Task details: Only the lines from the start of the data through the line with "P203 pin 4: RX2 -> TX2" belong in the copy. Restate them word for word, minus the pictures.

Dataset content:
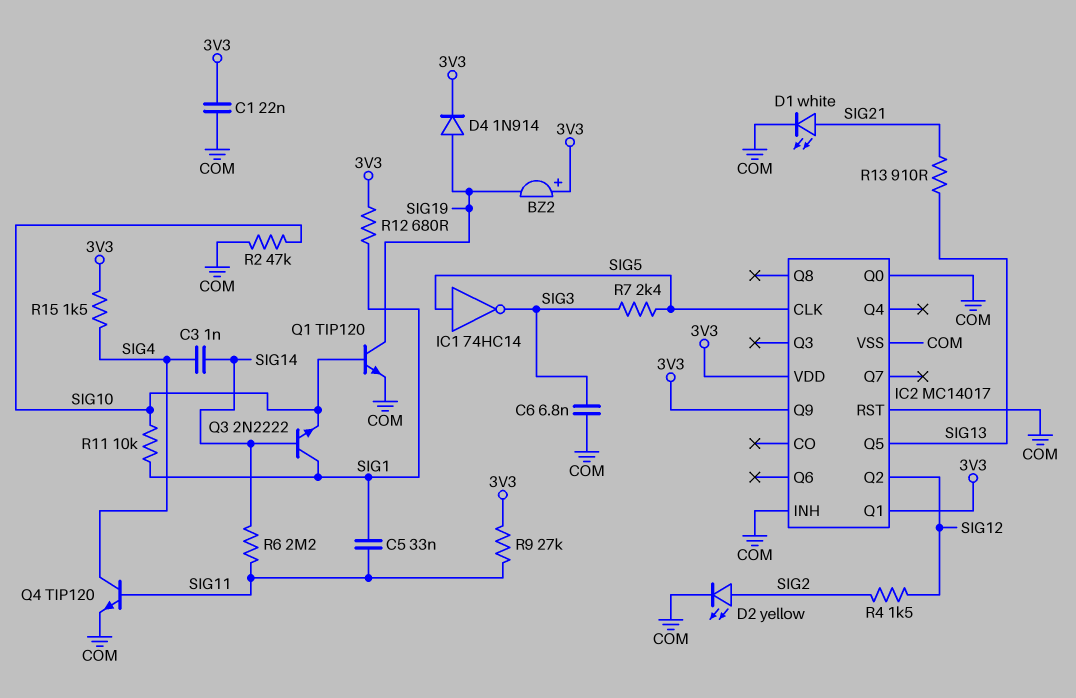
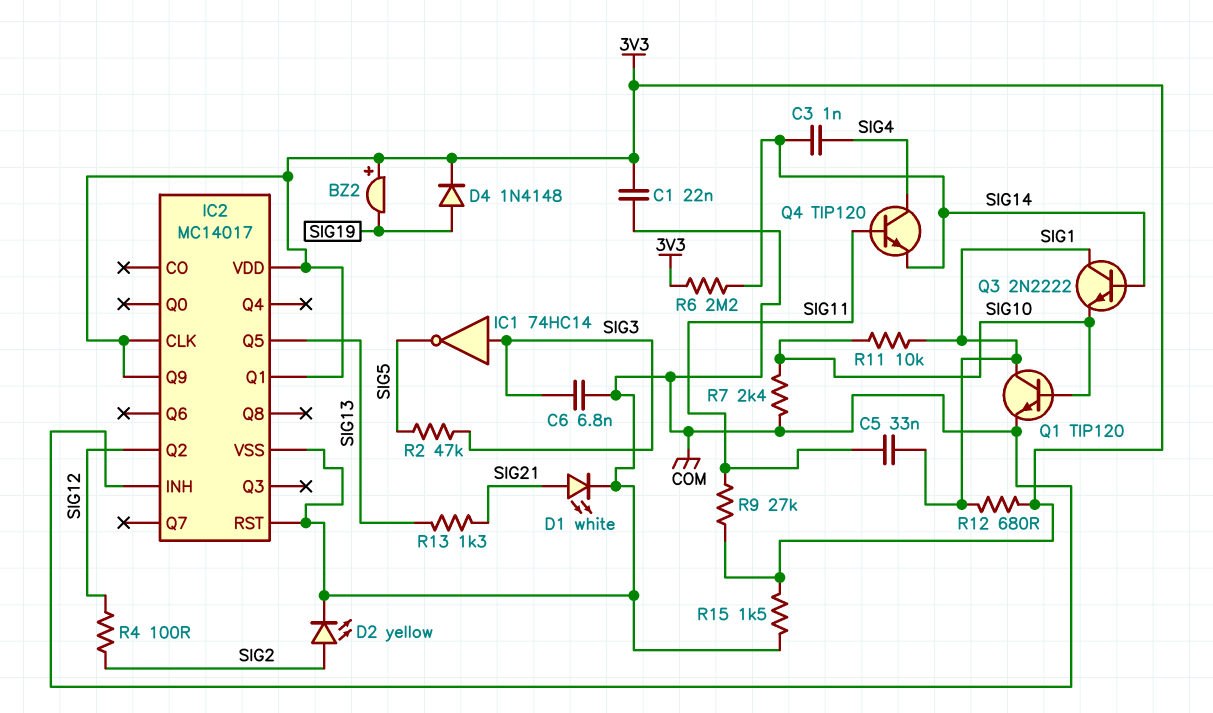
D4: diode 1N914 (A SIG19, K 3V3) -> diode 1N4148 (A SIG19, K 3V3)
IC1: NOT 74HC14 (in SIG5, out SIG3) -> NOT 74HC14 (in SIG3, out SIG5)
IC2 pin CLK: SIG5 -> 3V3
IC2 pin Q0: COM -> none
Q1: NPN TIP120 (B SIG10, C SIG19, E COM) -> NPN TIP120 (B SIG10, C SIG1, E COM)
Q4: NPN TIP120 (B SIG11, C SIG4, E COM) -> NPN TIP120 (B SIG11, C SIG4, E SIG14)
R2: 47k (COM, SIG10) -> 47k (SIG3, SIG5)
R4: 1.5k (SIG2, SIG12) -> 100 (SIG2, SIG12)
R6: 2.2M (SIG11, SIG14) -> 2.2M (3V3, SIG14)
R7: 2.4k (SIG3, SIG5) -> 2.4k (COM, SIG10)
R13: 910 (SIG13, SIG21) -> 1.3k (SIG13, SIG21)
R15: 1.5k (3V3, SIG4) -> 1.5k (3V3, COM)

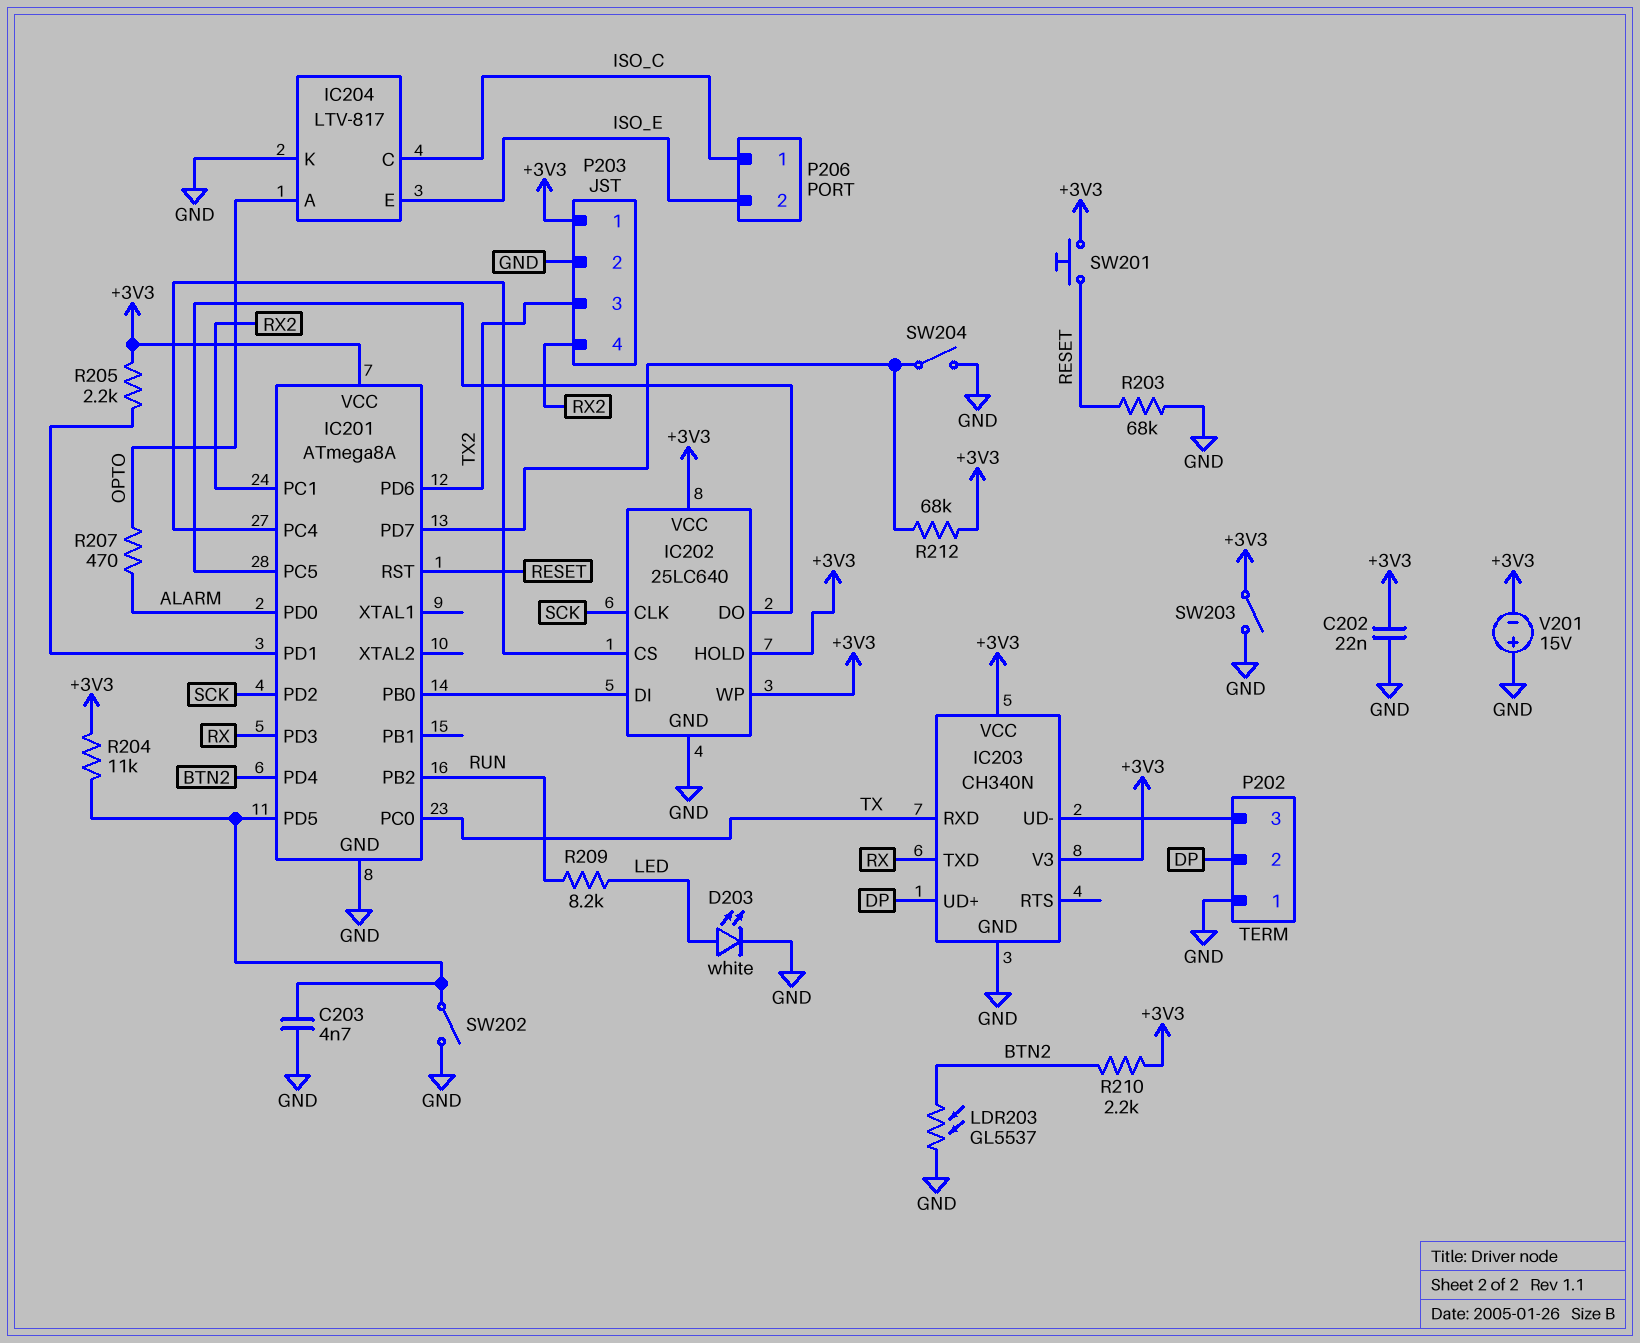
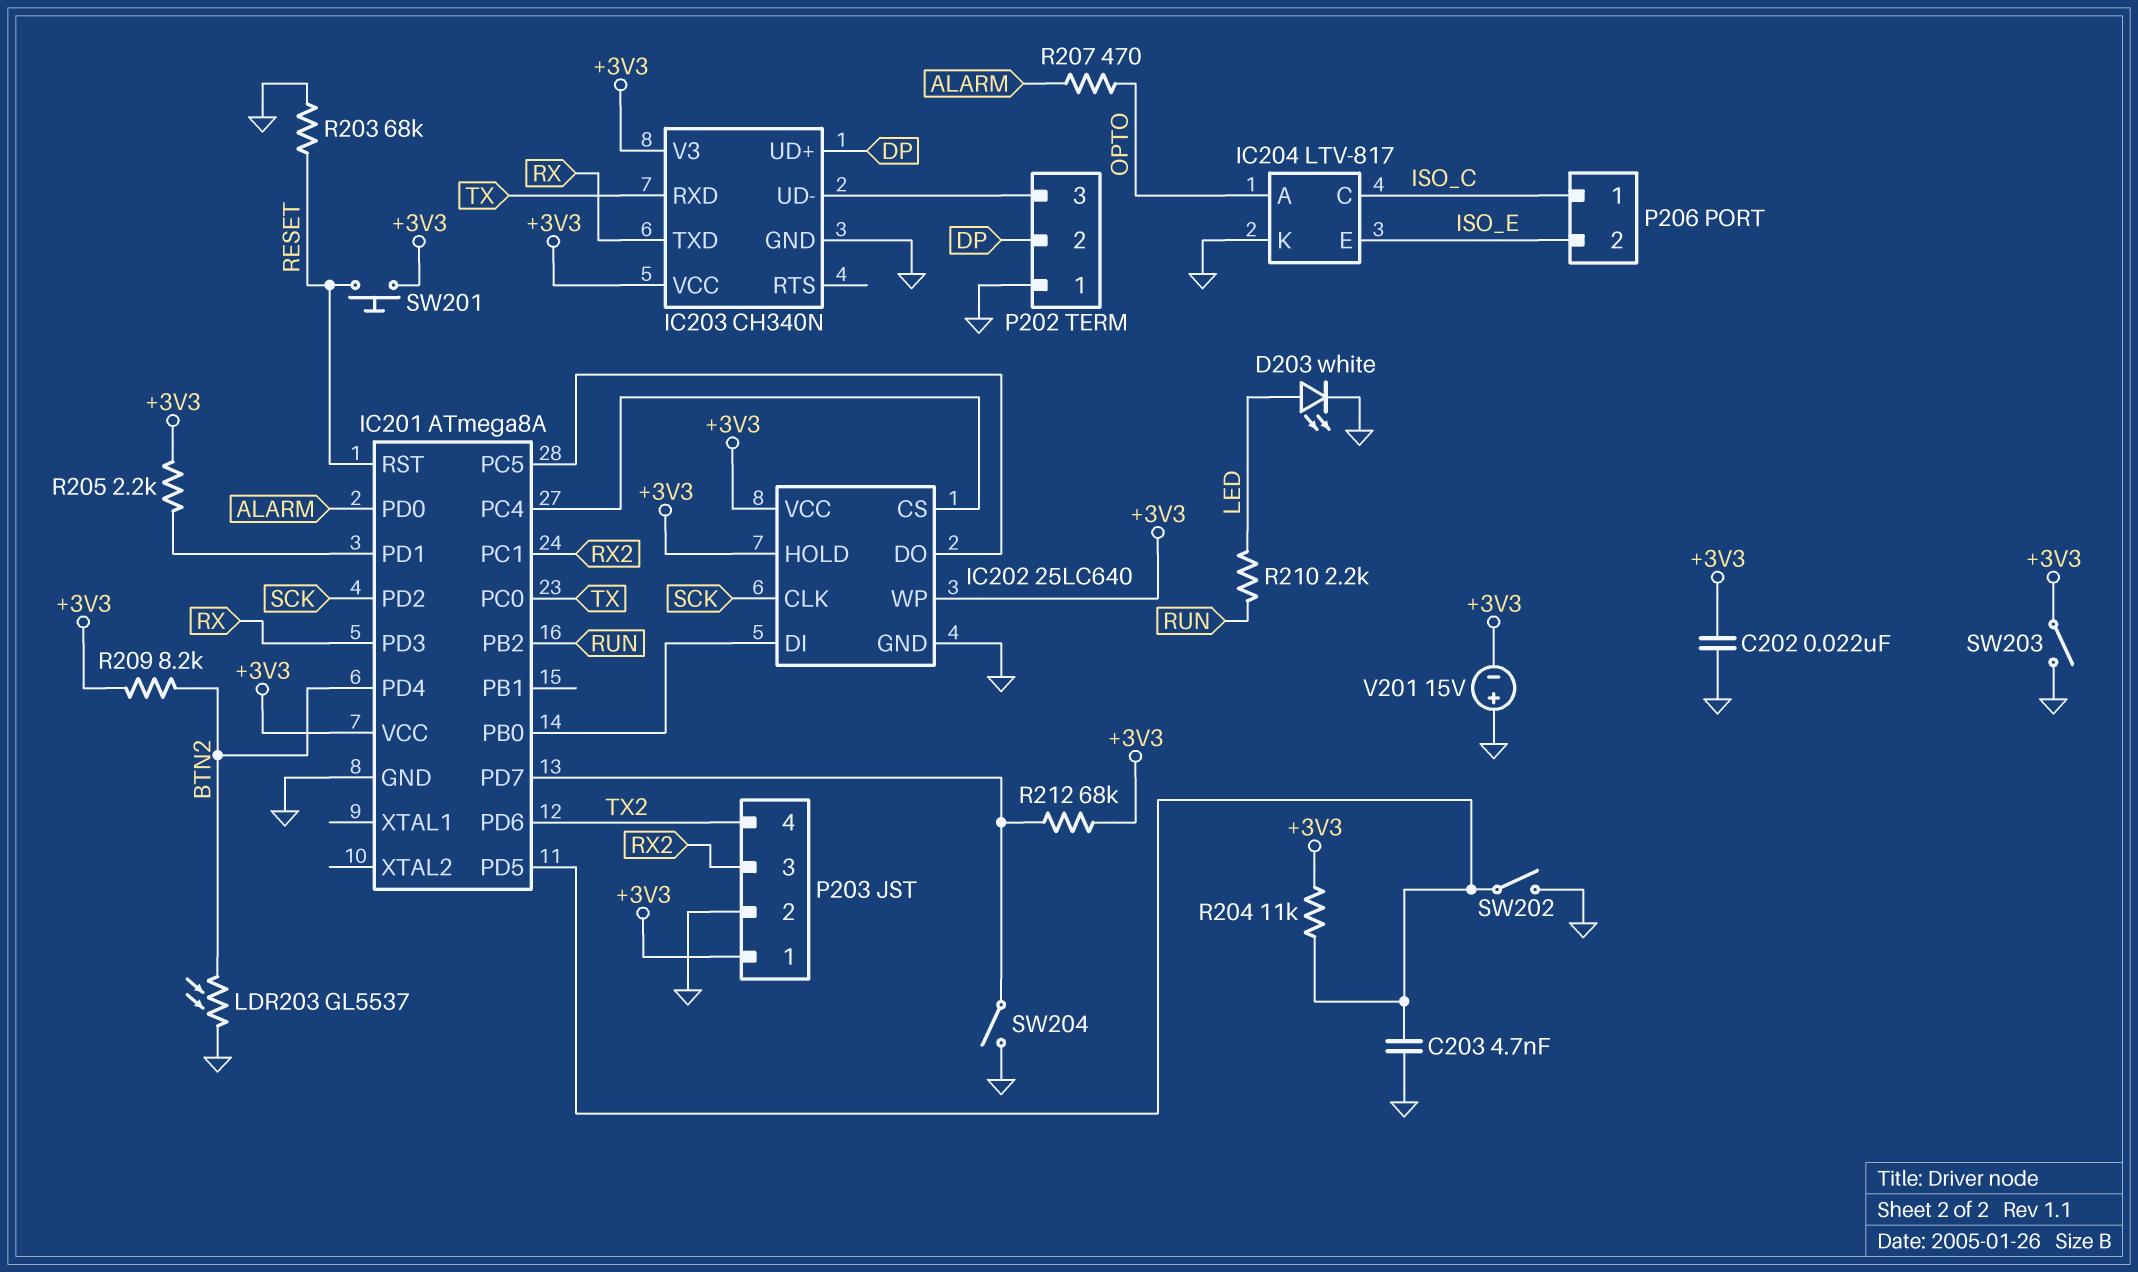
P203 pin 3: TX2 -> RX2
P203 pin 4: RX2 -> TX2
R209: 8.2k (LED, RUN) -> 8.2k (+3V3, BTN2)
R210: 2.2k (+3V3, BTN2) -> 2.2k (LED, RUN)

Response area:
D4: diode 1N914 (A SIG19, K 3V3) -> diode 1N4148 (A SIG19, K 3V3)
IC1: NOT 74HC14 (in SIG5, out SIG3) -> NOT 74HC14 (in SIG3, out SIG5)
IC2 pin CLK: SIG5 -> 3V3
IC2 pin Q0: COM -> none
Q1: NPN TIP120 (B SIG10, C SIG19, E COM) -> NPN TIP120 (B SIG10, C SIG1, E COM)
Q4: NPN TIP120 (B SIG11, C SIG4, E COM) -> NPN TIP120 (B SIG11, C SIG4, E SIG14)
R2: 47k (COM, SIG10) -> 47k (SIG3, SIG5)
R4: 1.5k (SIG2, SIG12) -> 100 (SIG2, SIG12)
R6: 2.2M (SIG11, SIG14) -> 2.2M (3V3, SIG14)
R7: 2.4k (SIG3, SIG5) -> 2.4k (COM, SIG10)
R13: 910 (SIG13, SIG21) -> 1.3k (SIG13, SIG21)
R15: 1.5k (3V3, SIG4) -> 1.5k (3V3, COM)

P203 pin 3: TX2 -> RX2
P203 pin 4: RX2 -> TX2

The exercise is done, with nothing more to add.